Study material START

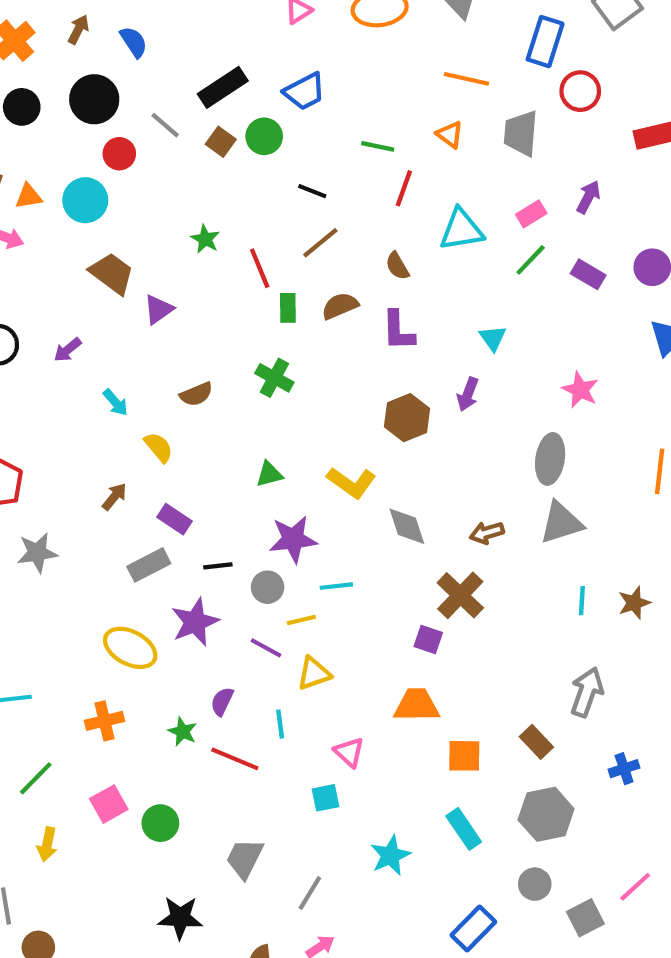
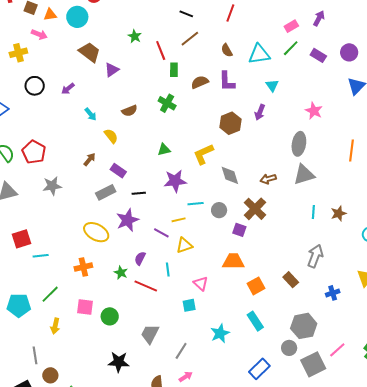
cyan triangle: (461, 230) -> (259, 54), moved
brown semicircle: (340, 306) -> (200, 82), moved
yellow L-shape: (351, 483) -> (203, 154), turned 120
gray circle: (268, 587) -> (219, 210), moved
orange square: (464, 756) -> (256, 286), turned -30
pink square: (109, 804) -> (85, 307), turned 36
gray hexagon: (546, 814) -> (304, 326), moved
gray square: (585, 918) -> (313, 364), size x1.4

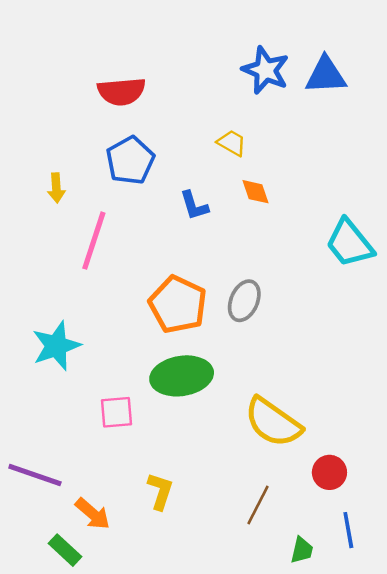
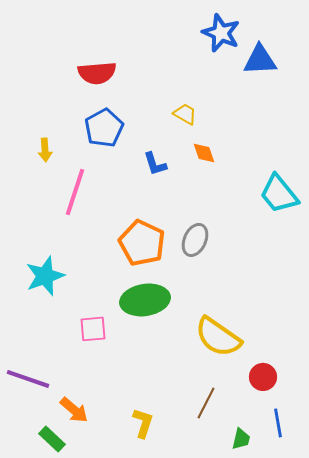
blue star: (266, 70) -> (221, 33), moved
yellow L-shape: (160, 491) -> (143, 423), moved

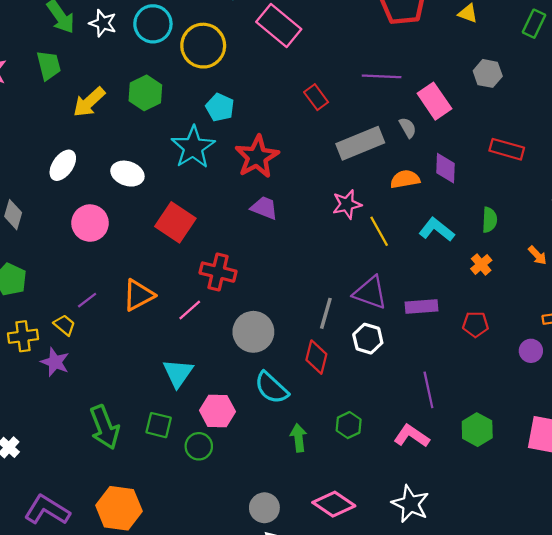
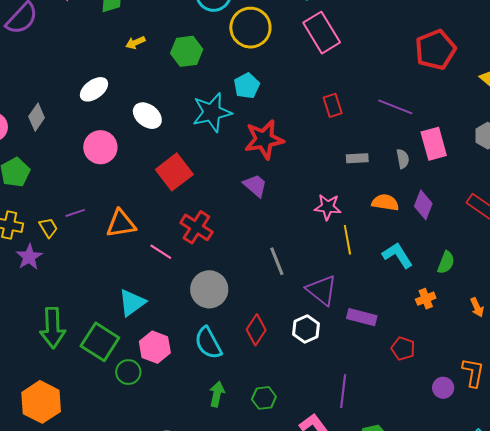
yellow arrow: (89, 102) -> (135, 43), size x0.6
gray rectangle: (360, 143) -> (357, 158), size x0.5
pink line: (190, 310) -> (161, 252), turned 55
gray line: (326, 313) -> (277, 261), moved, turned -56
green square: (159, 425) -> (100, 342), size x1.5

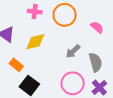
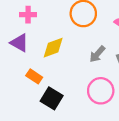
pink cross: (35, 12) -> (28, 15), moved

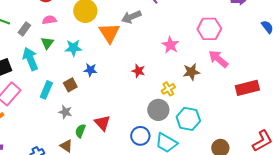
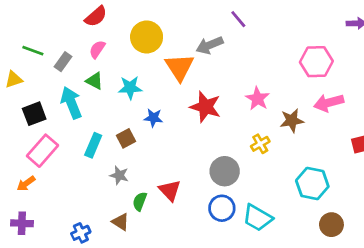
pink semicircle: (49, 20) -> (97, 49), turned -48
green triangle: (47, 43) -> (95, 81), turned -40
pink star: (170, 45) -> (257, 99), moved
pink arrow: (218, 59) -> (329, 103), turned -55
red star: (138, 71) -> (205, 107), moved, size x1.6
gray circle: (158, 110) -> (225, 171), moved
cyan hexagon: (188, 119) -> (312, 184), moved

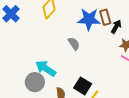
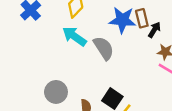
gray semicircle: (74, 44) -> (104, 48), size x1.5
cyan arrow: (46, 68) -> (74, 36), moved

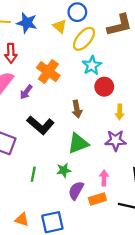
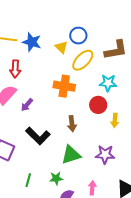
cyan star: (92, 65) -> (108, 83), moved, turned 30
orange cross: (48, 72) -> (64, 86), moved, turned -30
yellow arrow: (120, 112) -> (115, 120), moved

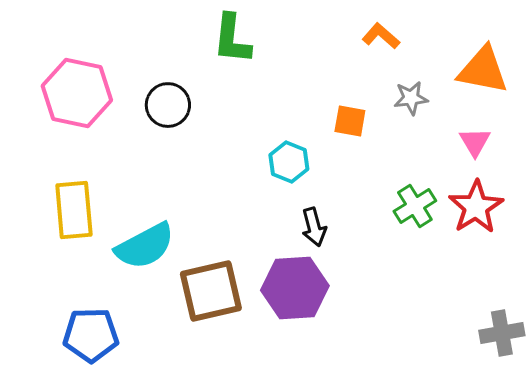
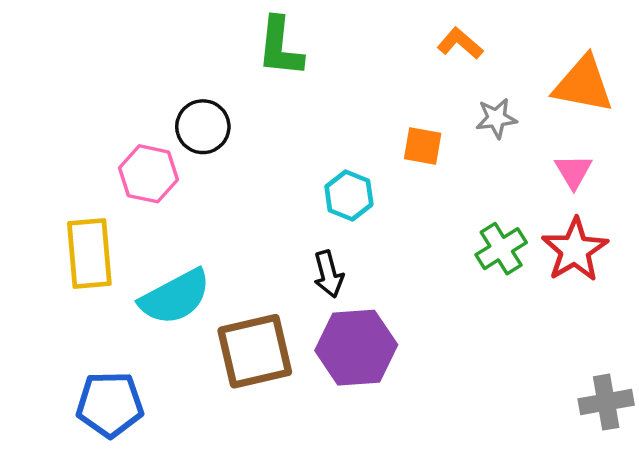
pink hexagon: (77, 93) -> (149, 174), moved, size x0.7
black arrow: (314, 227) -> (328, 274), moved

Study material END

**What is expected**
A verbatim copy of the entries, stripped of pictures, should be produced.

**Exercise response**
cyan triangle: (461, 230) -> (259, 54), moved
brown semicircle: (340, 306) -> (200, 82), moved
yellow L-shape: (351, 483) -> (203, 154), turned 120
gray circle: (268, 587) -> (219, 210), moved
orange square: (464, 756) -> (256, 286), turned -30
pink square: (109, 804) -> (85, 307), turned 36
gray hexagon: (546, 814) -> (304, 326), moved
gray square: (585, 918) -> (313, 364), size x1.4

blue star: (266, 70) -> (221, 33), moved
yellow L-shape: (160, 491) -> (143, 423), moved

yellow arrow: (89, 102) -> (135, 43), size x0.6
gray rectangle: (360, 143) -> (357, 158), size x0.5
pink line: (190, 310) -> (161, 252), turned 55
gray line: (326, 313) -> (277, 261), moved, turned -56
green square: (159, 425) -> (100, 342), size x1.5

pink cross: (35, 12) -> (28, 15), moved

pink semicircle: (49, 20) -> (97, 49), turned -48
green triangle: (47, 43) -> (95, 81), turned -40
pink star: (170, 45) -> (257, 99), moved
pink arrow: (218, 59) -> (329, 103), turned -55
red star: (138, 71) -> (205, 107), moved, size x1.6
gray circle: (158, 110) -> (225, 171), moved
cyan hexagon: (188, 119) -> (312, 184), moved

gray semicircle: (74, 44) -> (104, 48), size x1.5
cyan arrow: (46, 68) -> (74, 36), moved

cyan star: (92, 65) -> (108, 83), moved, turned 30
orange cross: (48, 72) -> (64, 86), moved, turned -30
yellow arrow: (120, 112) -> (115, 120), moved

pink hexagon: (77, 93) -> (149, 174), moved, size x0.7
black arrow: (314, 227) -> (328, 274), moved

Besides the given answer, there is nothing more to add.